# Your instructions
Output, exactly and in full, the entries that appear below.

# Input records

▼▼▼

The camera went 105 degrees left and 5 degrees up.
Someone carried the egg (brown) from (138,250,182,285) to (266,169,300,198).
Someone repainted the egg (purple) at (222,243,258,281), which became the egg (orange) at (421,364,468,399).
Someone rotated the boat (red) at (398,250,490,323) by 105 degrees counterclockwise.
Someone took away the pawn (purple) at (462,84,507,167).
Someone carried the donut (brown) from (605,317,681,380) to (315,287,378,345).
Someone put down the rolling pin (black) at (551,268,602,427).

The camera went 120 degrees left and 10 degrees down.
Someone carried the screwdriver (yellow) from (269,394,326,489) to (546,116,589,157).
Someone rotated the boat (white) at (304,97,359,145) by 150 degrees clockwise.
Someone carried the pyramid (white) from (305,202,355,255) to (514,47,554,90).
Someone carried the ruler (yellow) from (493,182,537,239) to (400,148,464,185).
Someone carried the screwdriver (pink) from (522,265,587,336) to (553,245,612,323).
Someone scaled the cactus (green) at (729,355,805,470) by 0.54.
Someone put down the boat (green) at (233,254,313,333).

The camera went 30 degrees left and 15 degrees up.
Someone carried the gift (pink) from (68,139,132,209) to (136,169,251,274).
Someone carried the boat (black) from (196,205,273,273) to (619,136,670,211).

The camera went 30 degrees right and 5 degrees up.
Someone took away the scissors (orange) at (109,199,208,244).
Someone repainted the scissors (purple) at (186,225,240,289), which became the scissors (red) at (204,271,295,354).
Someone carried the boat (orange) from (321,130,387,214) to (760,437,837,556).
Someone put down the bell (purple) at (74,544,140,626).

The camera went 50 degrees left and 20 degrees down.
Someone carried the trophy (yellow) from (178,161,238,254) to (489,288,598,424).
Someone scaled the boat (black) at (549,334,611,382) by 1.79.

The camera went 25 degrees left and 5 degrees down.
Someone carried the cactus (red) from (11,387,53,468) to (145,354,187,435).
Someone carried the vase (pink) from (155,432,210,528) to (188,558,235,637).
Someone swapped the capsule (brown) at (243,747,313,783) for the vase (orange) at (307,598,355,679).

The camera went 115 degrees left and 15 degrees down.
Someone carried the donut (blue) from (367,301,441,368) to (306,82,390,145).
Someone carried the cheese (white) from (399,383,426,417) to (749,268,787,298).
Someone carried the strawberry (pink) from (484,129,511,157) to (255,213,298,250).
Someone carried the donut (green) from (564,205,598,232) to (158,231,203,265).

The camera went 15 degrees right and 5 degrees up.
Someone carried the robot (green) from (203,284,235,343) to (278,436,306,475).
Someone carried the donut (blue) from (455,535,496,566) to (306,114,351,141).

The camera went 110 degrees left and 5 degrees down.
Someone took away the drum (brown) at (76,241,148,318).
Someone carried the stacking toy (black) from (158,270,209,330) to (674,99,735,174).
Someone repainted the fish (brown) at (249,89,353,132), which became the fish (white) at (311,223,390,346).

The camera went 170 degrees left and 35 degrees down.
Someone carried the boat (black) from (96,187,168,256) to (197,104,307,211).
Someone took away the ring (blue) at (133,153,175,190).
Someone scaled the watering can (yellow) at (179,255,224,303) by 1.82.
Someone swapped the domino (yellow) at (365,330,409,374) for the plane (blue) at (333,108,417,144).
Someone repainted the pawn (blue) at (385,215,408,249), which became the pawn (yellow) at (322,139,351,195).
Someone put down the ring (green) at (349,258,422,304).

▲▲▲

# Exercise solution
The camera went 105 degrees left and 5 degrees up.
Someone carried the egg (brown) from (138,250,182,285) to (266,169,300,198).
Someone repainted the egg (purple) at (222,243,258,281), which became the egg (orange) at (421,364,468,399).
Someone rotated the boat (red) at (398,250,490,323) by 105 degrees counterclockwise.
Someone took away the pawn (purple) at (462,84,507,167).
Someone carried the donut (brown) from (605,317,681,380) to (315,287,378,345).
Someone put down the rolling pin (black) at (551,268,602,427).

The camera went 120 degrees left and 10 degrees down.
Someone carried the screwdriver (yellow) from (269,394,326,489) to (546,116,589,157).
Someone rotated the boat (white) at (304,97,359,145) by 150 degrees clockwise.
Someone carried the pyramid (white) from (305,202,355,255) to (514,47,554,90).
Someone carried the ruler (yellow) from (493,182,537,239) to (400,148,464,185).
Someone carried the screwdriver (pink) from (522,265,587,336) to (553,245,612,323).
Someone scaled the cactus (green) at (729,355,805,470) by 0.54.
Someone put down the boat (green) at (233,254,313,333).

The camera went 30 degrees left and 15 degrees up.
Someone carried the gift (pink) from (68,139,132,209) to (136,169,251,274).
Someone carried the boat (black) from (196,205,273,273) to (619,136,670,211).

The camera went 30 degrees right and 5 degrees up.
Someone took away the scissors (orange) at (109,199,208,244).
Someone repainted the scissors (purple) at (186,225,240,289), which became the scissors (red) at (204,271,295,354).
Someone carried the boat (orange) from (321,130,387,214) to (760,437,837,556).
Someone put down the bell (purple) at (74,544,140,626).

The camera went 50 degrees left and 20 degrees down.
Someone carried the trophy (yellow) from (178,161,238,254) to (489,288,598,424).
Someone scaled the boat (black) at (549,334,611,382) by 1.79.

The camera went 25 degrees left and 5 degrees down.
Someone carried the cactus (red) from (11,387,53,468) to (145,354,187,435).
Someone carried the vase (pink) from (155,432,210,528) to (188,558,235,637).
Someone swapped the capsule (brown) at (243,747,313,783) for the vase (orange) at (307,598,355,679).

The camera went 115 degrees left and 15 degrees down.
Someone carried the donut (blue) from (367,301,441,368) to (306,82,390,145).
Someone carried the cheese (white) from (399,383,426,417) to (749,268,787,298).
Someone carried the strawberry (pink) from (484,129,511,157) to (255,213,298,250).
Someone carried the donut (green) from (564,205,598,232) to (158,231,203,265).

The camera went 15 degrees right and 5 degrees up.
Someone carried the robot (green) from (203,284,235,343) to (278,436,306,475).
Someone carried the donut (blue) from (455,535,496,566) to (306,114,351,141).

The camera went 110 degrees left and 5 degrees down.
Someone took away the drum (brown) at (76,241,148,318).
Someone carried the stacking toy (black) from (158,270,209,330) to (674,99,735,174).
Someone repainted the fish (brown) at (249,89,353,132), which became the fish (white) at (311,223,390,346).

The camera went 170 degrees left and 35 degrees down.
Someone carried the boat (black) from (96,187,168,256) to (197,104,307,211).
Someone took away the ring (blue) at (133,153,175,190).
Someone scaled the watering can (yellow) at (179,255,224,303) by 1.82.
Someone swapped the domino (yellow) at (365,330,409,374) for the plane (blue) at (333,108,417,144).
Someone repainted the pawn (blue) at (385,215,408,249), which became the pawn (yellow) at (322,139,351,195).
Someone put down the ring (green) at (349,258,422,304).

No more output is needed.